The exercise. Reproduce the items below word for word, from the line containing "Carla: 20:55 -> 20:59" through the last item, including both ends, and leave the pictures out.

(Dataset entries)

▬▬▬▬▬▬▬▬▬▬

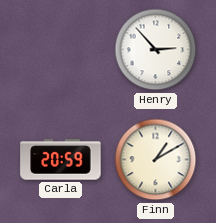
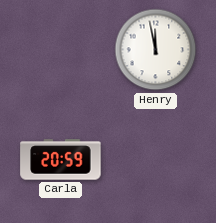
Henry: 2:53 -> 11:58
Finn: 1:10 -> none
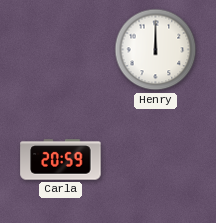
Henry: 11:58 -> 12:00
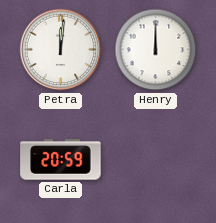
Petra: none -> 12:01
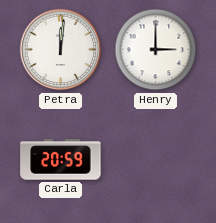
Henry: 12:00 -> 3:00
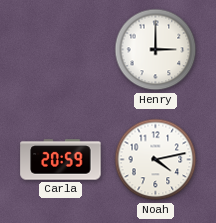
Petra: 12:01 -> none
Noah: none -> 4:13
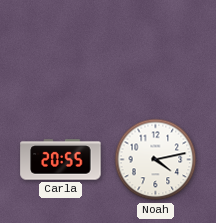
Henry: 3:00 -> none
Carla: 20:59 -> 20:55
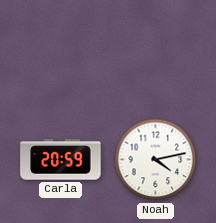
Carla: 20:55 -> 20:59
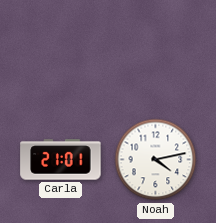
Carla: 20:59 -> 21:01
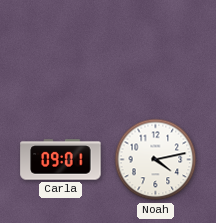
Carla: 21:01 -> 09:01
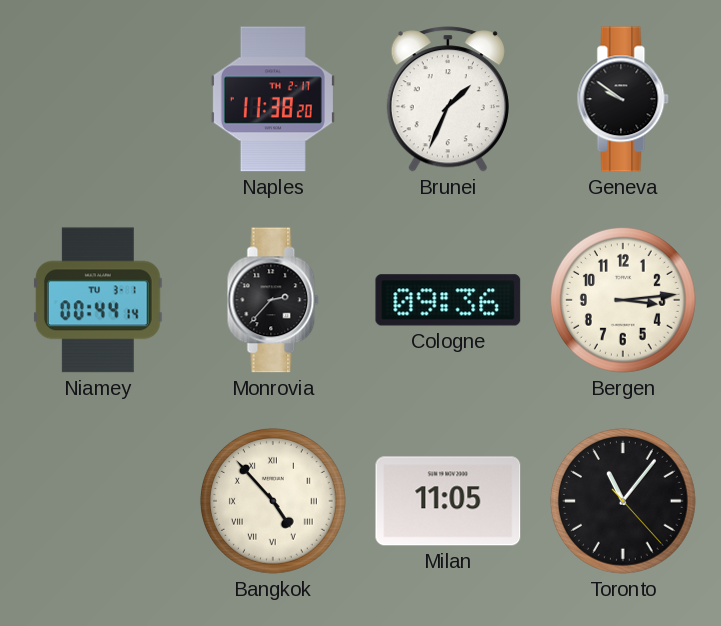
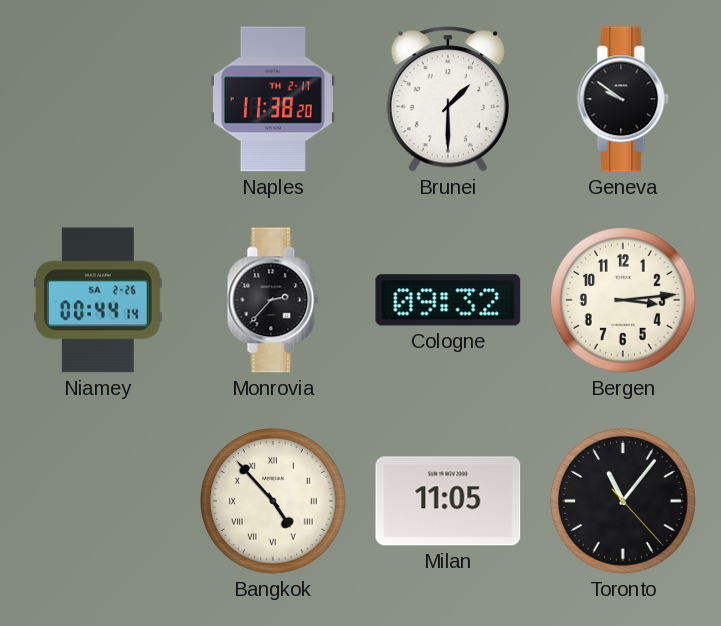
Brunei: 1:34 -> 1:30
Niamey date: TU 3-1 -> SA 2-26
Cologne: 09:36 -> 09:32
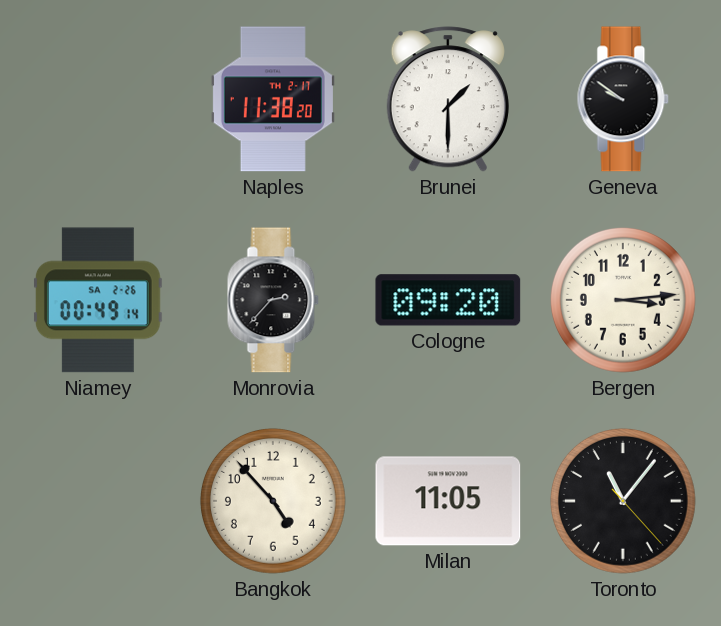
Niamey: 00:44 -> 00:49
Cologne: 09:32 -> 09:20
Bangkok numerals: Roman -> Arabic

▬▬▬▬▬▬▬▬▬▬

Result for this task.
Carla: 20:55 -> 20:59
Carla: 20:59 -> 21:01
Carla: 21:01 -> 09:01
Brunei: 1:34 -> 1:30
Niamey date: TU 3-1 -> SA 2-26
Cologne: 09:36 -> 09:32
Niamey: 00:44 -> 00:49
Cologne: 09:32 -> 09:20
Bangkok numerals: Roman -> Arabic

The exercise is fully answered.